» TASK BRIEF
Collect the lines of the entries where "brick" shows up.

» EXERCISE INPUTS
>>>>>
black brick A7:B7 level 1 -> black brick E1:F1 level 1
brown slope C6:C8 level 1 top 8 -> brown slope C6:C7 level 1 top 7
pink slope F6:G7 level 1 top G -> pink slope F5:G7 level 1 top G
<<<<<
>>>>>
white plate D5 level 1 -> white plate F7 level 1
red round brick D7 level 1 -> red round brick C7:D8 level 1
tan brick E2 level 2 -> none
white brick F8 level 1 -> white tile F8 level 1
<<<<<
» RESULT FOR THIS TASK
black brick A7:B7 level 1 -> black brick E1:F1 level 1
red round brick D7 level 1 -> red round brick C7:D8 level 1
tan brick E2 level 2 -> none
white brick F8 level 1 -> white tile F8 level 1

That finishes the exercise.